WHAT THIS TASK INVOLVES: Please give back, exactly as written, only the line containing "turquoise tree: 3 -> 1" and every line after it until the data below ends.

*** Opening of INFORMATION SUPPLIED ***

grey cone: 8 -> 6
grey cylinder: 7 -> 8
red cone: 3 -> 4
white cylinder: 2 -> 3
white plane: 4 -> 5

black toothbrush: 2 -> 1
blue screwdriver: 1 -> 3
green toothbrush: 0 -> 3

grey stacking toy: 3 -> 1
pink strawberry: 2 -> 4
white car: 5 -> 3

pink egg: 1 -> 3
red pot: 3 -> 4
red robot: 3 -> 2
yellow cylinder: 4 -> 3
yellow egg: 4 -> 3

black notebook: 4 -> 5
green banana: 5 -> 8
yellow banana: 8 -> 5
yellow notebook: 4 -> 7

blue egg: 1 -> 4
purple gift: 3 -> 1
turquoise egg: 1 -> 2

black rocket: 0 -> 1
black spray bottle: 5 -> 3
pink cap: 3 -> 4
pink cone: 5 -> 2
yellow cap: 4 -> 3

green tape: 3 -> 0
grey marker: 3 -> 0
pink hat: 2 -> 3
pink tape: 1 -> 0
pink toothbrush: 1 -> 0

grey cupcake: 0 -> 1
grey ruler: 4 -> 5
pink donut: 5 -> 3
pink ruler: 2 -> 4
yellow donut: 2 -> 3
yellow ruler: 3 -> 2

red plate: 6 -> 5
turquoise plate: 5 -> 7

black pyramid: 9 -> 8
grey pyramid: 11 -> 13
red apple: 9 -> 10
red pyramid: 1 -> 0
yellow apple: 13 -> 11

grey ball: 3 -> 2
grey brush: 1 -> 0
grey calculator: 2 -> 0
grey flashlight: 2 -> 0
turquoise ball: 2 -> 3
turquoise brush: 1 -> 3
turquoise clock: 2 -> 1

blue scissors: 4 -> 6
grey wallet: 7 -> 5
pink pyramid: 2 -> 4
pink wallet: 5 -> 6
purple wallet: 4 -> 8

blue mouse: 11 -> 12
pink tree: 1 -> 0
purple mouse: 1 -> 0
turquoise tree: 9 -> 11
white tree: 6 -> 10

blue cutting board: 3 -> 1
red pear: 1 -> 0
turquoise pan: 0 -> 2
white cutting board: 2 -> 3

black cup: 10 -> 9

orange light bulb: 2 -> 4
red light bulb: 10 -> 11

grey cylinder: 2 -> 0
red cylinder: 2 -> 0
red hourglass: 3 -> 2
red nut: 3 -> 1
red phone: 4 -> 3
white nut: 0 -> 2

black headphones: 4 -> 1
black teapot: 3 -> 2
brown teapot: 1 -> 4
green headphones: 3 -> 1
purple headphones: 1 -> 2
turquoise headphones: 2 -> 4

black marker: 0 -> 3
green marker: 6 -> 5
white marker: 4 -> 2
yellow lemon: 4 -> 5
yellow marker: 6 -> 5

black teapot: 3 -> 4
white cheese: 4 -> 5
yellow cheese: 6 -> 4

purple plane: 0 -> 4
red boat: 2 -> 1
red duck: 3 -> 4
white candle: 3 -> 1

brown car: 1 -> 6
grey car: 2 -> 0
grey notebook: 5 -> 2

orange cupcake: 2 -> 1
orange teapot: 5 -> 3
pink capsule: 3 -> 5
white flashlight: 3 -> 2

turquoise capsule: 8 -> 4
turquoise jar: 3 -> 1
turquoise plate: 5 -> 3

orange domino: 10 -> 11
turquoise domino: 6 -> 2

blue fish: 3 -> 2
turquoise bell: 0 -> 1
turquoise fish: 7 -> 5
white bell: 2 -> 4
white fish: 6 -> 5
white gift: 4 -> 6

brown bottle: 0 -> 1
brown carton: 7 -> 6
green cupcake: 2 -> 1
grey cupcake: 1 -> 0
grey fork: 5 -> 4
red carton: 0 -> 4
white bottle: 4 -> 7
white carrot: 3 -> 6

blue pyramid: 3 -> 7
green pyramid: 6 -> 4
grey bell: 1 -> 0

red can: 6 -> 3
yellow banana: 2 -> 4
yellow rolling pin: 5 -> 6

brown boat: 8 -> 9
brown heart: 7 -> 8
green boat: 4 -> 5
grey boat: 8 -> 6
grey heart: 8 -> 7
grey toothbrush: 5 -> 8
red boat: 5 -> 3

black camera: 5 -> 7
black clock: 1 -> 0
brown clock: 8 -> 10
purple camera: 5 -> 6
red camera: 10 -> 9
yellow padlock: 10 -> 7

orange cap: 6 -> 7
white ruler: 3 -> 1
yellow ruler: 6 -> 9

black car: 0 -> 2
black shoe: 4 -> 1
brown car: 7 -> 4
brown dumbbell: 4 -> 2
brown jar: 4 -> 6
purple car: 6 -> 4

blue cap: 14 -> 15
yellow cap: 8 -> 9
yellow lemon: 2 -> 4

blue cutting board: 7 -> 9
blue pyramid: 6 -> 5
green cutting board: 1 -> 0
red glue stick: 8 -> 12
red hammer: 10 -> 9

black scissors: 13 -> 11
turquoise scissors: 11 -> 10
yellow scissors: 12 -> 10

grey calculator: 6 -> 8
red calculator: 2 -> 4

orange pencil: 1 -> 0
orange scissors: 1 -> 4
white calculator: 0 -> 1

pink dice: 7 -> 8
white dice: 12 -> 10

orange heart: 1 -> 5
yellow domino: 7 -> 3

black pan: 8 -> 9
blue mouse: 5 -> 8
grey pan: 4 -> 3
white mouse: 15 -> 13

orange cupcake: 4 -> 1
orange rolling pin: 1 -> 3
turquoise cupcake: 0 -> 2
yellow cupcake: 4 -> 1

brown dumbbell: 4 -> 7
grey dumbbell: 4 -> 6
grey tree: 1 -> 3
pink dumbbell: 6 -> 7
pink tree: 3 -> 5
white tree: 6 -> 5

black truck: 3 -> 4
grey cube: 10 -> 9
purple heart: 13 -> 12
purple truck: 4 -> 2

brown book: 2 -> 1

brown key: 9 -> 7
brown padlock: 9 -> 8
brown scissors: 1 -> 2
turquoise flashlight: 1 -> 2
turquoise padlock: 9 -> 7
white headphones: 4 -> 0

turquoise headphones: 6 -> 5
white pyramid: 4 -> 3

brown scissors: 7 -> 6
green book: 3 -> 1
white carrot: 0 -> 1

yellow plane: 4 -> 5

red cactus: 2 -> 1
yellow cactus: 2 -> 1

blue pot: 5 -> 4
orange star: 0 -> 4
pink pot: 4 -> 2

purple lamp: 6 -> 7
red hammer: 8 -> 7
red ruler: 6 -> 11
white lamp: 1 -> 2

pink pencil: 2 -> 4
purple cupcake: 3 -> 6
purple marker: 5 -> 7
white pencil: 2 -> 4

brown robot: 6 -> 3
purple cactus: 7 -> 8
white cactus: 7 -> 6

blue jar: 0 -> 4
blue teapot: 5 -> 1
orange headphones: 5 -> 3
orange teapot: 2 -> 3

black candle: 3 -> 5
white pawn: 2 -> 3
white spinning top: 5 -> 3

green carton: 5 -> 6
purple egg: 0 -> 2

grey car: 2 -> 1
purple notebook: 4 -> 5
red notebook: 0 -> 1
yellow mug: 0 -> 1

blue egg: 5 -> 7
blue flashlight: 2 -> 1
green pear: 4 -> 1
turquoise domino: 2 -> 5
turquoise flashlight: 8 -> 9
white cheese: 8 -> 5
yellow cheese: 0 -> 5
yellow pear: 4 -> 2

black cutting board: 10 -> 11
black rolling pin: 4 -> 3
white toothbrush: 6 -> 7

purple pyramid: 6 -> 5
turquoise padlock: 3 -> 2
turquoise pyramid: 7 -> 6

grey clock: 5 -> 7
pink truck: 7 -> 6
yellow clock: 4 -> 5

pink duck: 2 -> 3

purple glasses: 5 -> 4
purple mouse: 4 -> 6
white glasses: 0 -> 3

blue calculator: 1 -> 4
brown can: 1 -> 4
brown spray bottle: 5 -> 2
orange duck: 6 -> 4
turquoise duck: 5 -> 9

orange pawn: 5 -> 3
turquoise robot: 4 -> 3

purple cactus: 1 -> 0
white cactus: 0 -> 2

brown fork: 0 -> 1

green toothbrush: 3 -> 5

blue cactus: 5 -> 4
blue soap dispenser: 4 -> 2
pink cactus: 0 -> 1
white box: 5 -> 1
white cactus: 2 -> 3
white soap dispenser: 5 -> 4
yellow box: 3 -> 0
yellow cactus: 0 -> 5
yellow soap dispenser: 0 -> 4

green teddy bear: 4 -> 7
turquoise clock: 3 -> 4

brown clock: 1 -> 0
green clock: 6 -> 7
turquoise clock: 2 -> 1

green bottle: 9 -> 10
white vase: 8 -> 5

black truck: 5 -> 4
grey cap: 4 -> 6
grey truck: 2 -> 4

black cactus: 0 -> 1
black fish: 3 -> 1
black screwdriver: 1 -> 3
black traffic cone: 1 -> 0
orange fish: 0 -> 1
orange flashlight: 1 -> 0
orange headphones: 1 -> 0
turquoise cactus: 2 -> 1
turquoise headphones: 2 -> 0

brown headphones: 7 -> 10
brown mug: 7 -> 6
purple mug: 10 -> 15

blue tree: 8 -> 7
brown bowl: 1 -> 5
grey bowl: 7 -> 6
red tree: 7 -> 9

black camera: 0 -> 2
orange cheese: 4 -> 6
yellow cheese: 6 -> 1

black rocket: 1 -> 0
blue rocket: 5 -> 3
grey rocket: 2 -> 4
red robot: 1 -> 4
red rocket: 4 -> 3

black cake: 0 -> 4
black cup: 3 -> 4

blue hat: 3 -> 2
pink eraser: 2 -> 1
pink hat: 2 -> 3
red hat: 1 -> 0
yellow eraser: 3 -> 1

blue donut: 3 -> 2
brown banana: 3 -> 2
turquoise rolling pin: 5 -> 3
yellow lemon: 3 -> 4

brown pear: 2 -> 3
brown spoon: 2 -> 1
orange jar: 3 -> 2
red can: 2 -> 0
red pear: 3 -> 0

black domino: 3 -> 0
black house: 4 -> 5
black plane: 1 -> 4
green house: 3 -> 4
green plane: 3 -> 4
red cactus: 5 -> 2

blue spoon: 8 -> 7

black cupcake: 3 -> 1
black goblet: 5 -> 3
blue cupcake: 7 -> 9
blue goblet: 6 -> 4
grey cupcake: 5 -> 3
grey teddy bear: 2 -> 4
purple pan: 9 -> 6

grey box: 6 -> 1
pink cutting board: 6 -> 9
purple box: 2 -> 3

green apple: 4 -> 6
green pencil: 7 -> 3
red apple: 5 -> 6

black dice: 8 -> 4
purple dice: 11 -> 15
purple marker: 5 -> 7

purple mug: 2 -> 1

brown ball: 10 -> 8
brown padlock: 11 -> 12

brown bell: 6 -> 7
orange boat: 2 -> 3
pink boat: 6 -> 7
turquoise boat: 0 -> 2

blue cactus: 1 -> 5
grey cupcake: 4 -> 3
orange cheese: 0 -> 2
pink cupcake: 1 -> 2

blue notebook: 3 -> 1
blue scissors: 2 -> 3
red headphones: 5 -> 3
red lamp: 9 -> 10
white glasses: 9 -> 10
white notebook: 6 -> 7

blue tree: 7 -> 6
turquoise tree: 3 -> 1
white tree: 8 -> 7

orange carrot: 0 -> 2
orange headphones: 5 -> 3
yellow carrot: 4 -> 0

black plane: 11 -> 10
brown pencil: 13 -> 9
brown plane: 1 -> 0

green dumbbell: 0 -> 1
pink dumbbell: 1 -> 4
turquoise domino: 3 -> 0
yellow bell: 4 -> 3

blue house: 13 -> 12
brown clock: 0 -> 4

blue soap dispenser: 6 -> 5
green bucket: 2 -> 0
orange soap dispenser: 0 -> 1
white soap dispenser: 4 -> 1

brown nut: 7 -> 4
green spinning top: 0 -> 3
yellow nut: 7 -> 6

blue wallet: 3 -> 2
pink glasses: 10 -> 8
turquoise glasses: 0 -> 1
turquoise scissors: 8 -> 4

*** Close of INFORMATION SUPPLIED ***

SOLUTION TO THE PROBLEM:
turquoise tree: 3 -> 1
white tree: 8 -> 7

orange carrot: 0 -> 2
orange headphones: 5 -> 3
yellow carrot: 4 -> 0

black plane: 11 -> 10
brown pencil: 13 -> 9
brown plane: 1 -> 0

green dumbbell: 0 -> 1
pink dumbbell: 1 -> 4
turquoise domino: 3 -> 0
yellow bell: 4 -> 3

blue house: 13 -> 12
brown clock: 0 -> 4

blue soap dispenser: 6 -> 5
green bucket: 2 -> 0
orange soap dispenser: 0 -> 1
white soap dispenser: 4 -> 1

brown nut: 7 -> 4
green spinning top: 0 -> 3
yellow nut: 7 -> 6

blue wallet: 3 -> 2
pink glasses: 10 -> 8
turquoise glasses: 0 -> 1
turquoise scissors: 8 -> 4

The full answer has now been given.